→ TASK GOAL: Each record should be given again exactly, and any picture in it left out.

-------------------------

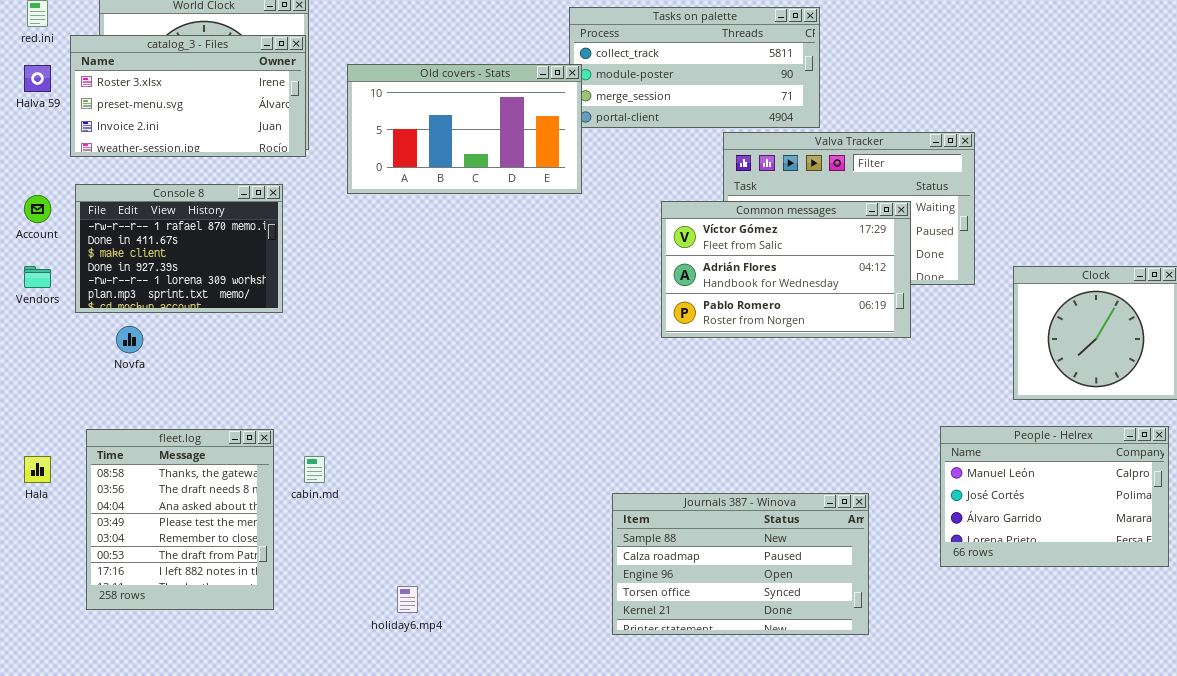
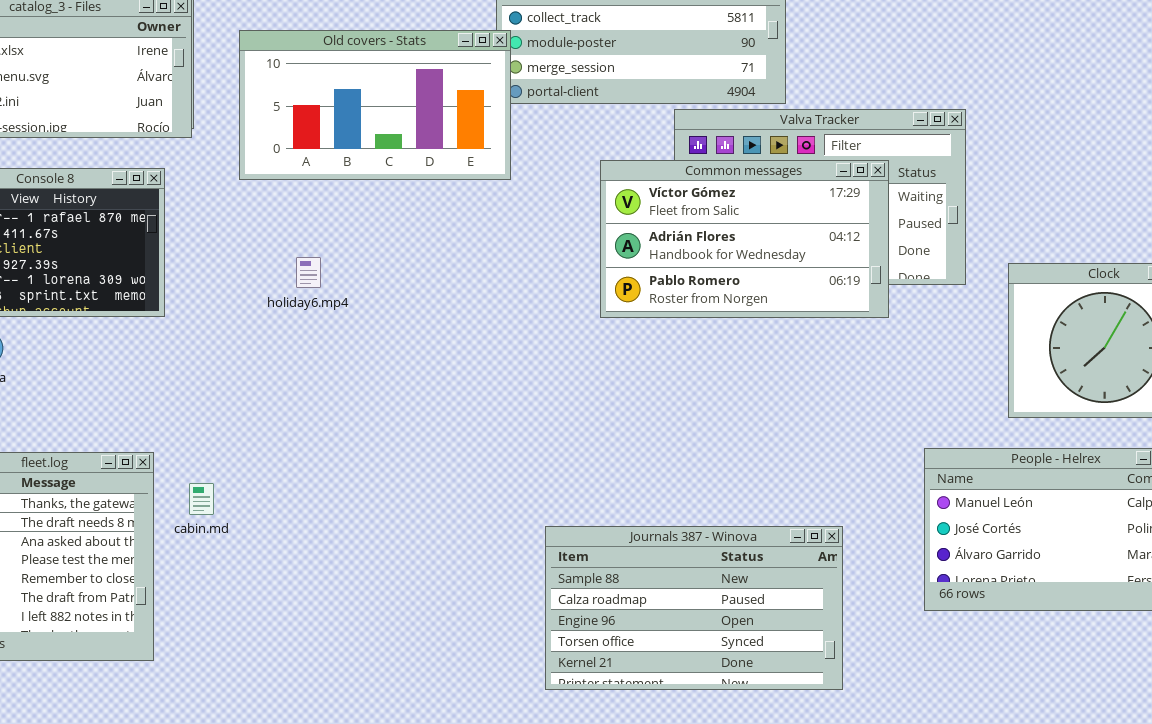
Common messages: [661,201,911,338] -> [600,160,889,318], moved
holiday6.mp4: [397,586,418,613] -> [296,257,321,288], moved

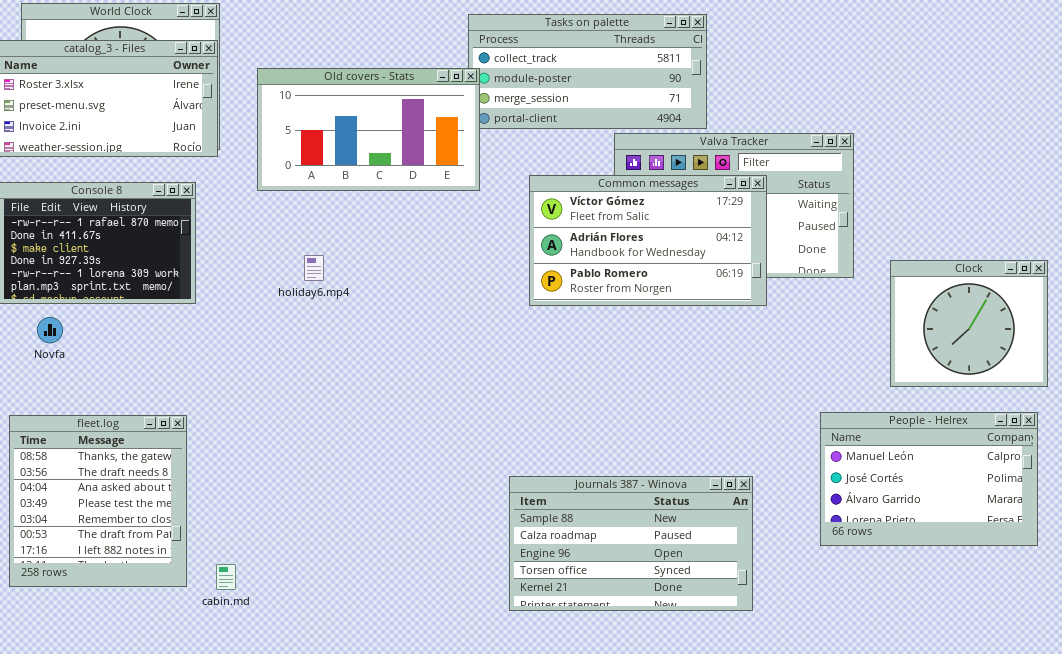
Common messages: [600,160,889,318] -> [529,175,767,306], moved
cabin.md: [189,483,214,515] -> [216,564,236,590], moved

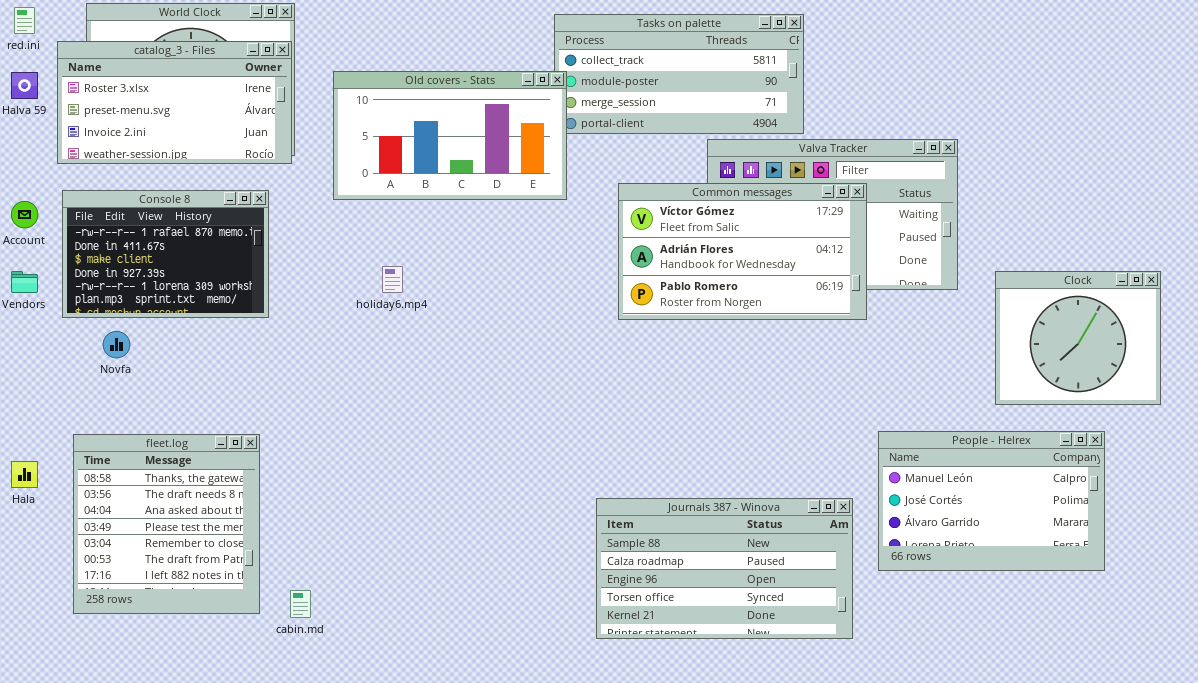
People - Helrex: [820,412,1038,546] -> [878,431,1105,571], moved

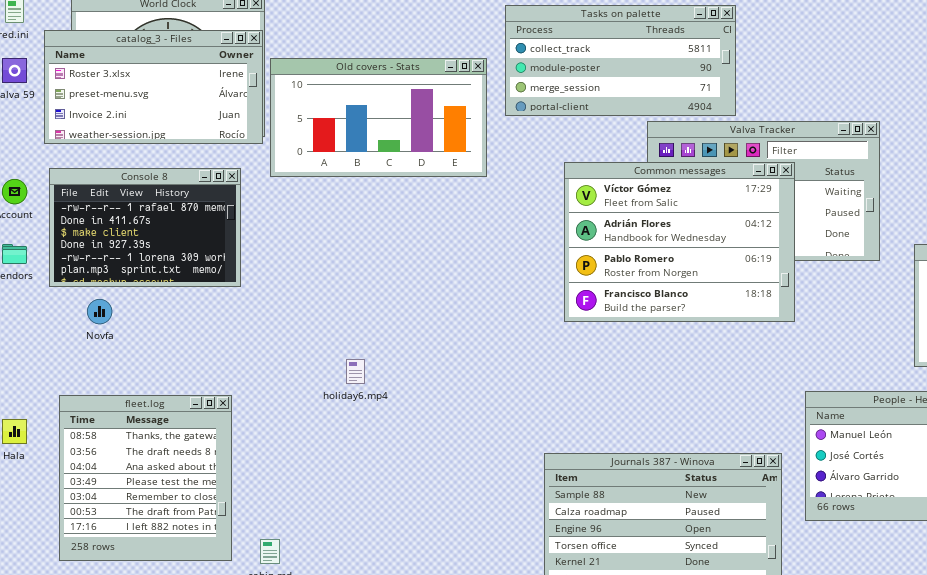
Old covers - Stats: [333,71,567,200] -> [270,58,487,177], moved
Common messages: [618,183,867,320] -> [564,162,795,322], resized
holiday6.mp4: [382,266,403,293] -> [346,359,365,384], moved

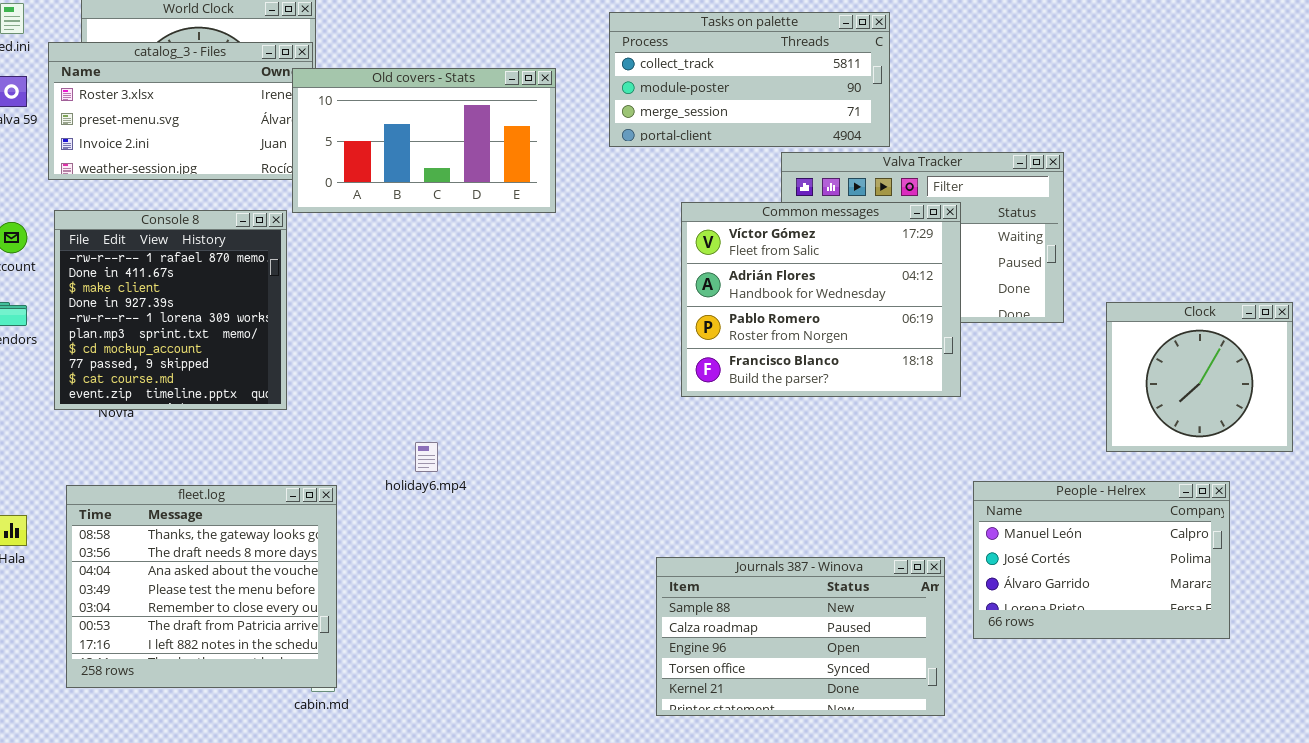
Old covers - Stats: [270,58,487,177] -> [292,68,556,213], moved
Console 8: [49,168,241,287] -> [54,210,287,410], resized
fleet.log: [59,395,232,561] -> [66,485,337,688], resized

-------------------------

→ COMPLETED TASK:
Common messages: [661,201,911,338] -> [600,160,889,318], moved
holiday6.mp4: [397,586,418,613] -> [296,257,321,288], moved

Common messages: [600,160,889,318] -> [529,175,767,306], moved
cabin.md: [189,483,214,515] -> [216,564,236,590], moved

People - Helrex: [820,412,1038,546] -> [878,431,1105,571], moved

Old covers - Stats: [333,71,567,200] -> [270,58,487,177], moved
Common messages: [618,183,867,320] -> [564,162,795,322], resized
holiday6.mp4: [382,266,403,293] -> [346,359,365,384], moved

Old covers - Stats: [270,58,487,177] -> [292,68,556,213], moved
Console 8: [49,168,241,287] -> [54,210,287,410], resized
fleet.log: [59,395,232,561] -> [66,485,337,688], resized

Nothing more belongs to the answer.